__Exercise__.
Determine the number of lines containing the word "masks". Reply with it and nothing else.

━━━ Provided material ━━━

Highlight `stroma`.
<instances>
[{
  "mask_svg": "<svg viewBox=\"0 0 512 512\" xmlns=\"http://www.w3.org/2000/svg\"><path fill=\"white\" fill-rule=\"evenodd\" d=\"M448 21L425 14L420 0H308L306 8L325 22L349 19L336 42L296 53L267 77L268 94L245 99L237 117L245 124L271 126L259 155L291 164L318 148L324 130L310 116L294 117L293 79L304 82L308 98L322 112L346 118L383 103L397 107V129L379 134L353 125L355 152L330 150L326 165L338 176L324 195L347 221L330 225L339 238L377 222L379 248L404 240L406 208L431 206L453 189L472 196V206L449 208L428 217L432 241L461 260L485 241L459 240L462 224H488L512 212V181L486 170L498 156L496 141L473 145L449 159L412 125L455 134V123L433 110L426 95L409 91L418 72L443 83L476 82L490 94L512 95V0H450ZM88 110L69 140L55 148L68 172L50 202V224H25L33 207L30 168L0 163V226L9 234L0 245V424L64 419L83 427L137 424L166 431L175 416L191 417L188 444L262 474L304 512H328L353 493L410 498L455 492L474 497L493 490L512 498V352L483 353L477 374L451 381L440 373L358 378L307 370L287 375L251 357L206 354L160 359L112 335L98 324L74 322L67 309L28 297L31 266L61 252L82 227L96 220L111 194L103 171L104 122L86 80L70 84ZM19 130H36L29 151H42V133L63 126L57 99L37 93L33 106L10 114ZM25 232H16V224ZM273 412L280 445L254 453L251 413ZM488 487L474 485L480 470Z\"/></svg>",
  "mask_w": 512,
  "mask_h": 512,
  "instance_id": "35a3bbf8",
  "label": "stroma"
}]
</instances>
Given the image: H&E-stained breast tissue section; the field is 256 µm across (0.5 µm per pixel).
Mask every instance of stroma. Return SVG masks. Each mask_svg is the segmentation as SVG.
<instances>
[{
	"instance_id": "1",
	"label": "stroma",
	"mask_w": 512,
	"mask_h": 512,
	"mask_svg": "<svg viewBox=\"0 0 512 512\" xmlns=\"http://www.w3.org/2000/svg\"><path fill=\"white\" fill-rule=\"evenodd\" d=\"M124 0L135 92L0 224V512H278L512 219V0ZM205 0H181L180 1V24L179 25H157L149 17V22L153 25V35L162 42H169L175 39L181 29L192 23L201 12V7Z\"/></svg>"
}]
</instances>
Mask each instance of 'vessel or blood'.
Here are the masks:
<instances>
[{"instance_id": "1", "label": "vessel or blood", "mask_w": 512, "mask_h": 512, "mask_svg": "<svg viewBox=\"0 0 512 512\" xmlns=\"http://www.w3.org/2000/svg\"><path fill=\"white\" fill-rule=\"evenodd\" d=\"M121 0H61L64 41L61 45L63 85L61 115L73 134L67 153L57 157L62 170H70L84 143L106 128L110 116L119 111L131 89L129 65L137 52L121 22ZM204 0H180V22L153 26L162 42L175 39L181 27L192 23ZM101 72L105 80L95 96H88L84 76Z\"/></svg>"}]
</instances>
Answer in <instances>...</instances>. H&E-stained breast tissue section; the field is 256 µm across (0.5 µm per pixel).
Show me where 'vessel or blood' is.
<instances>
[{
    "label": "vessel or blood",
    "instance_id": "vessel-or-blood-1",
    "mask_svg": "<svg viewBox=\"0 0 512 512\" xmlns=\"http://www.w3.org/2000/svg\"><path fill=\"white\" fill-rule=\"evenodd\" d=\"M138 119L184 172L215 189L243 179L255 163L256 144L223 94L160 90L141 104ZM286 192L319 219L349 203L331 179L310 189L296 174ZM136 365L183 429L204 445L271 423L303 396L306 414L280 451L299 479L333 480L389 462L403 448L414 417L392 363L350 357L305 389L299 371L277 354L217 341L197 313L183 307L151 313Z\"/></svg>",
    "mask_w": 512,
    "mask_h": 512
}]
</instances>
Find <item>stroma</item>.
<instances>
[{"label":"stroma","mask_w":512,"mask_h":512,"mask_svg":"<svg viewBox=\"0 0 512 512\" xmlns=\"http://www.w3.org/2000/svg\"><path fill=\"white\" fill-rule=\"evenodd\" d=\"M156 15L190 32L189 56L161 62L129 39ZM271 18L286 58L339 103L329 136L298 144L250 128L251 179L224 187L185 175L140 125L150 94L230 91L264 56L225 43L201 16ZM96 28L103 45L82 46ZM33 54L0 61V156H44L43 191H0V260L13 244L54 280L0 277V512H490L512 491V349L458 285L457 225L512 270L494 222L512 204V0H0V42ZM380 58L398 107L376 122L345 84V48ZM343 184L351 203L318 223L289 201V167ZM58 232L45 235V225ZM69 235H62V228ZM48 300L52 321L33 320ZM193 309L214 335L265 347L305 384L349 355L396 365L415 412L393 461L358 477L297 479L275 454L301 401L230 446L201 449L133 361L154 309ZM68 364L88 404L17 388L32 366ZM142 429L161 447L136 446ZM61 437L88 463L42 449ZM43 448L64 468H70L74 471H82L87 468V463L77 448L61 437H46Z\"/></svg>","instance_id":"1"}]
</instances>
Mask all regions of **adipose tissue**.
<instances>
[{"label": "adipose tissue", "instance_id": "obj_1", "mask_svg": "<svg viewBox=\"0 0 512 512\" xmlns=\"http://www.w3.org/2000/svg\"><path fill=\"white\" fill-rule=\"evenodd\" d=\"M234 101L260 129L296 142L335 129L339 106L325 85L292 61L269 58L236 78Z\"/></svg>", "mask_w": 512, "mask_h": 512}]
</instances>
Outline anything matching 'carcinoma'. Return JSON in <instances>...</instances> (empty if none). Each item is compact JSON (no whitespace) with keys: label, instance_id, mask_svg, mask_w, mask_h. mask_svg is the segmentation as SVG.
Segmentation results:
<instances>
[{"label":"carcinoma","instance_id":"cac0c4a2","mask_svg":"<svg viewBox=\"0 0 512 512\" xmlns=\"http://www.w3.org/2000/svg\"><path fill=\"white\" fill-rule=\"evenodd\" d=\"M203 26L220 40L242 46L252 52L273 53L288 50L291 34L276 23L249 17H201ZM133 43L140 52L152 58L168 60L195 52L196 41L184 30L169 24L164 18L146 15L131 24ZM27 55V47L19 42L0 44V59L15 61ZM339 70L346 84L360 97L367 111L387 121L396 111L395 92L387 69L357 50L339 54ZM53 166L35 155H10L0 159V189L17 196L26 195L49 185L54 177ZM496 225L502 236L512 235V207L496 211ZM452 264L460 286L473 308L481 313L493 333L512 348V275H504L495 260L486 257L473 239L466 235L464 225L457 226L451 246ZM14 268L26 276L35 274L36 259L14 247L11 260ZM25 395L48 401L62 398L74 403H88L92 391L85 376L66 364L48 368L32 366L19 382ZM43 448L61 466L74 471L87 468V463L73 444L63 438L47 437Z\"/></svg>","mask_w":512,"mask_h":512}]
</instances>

━━━

__The output__.
2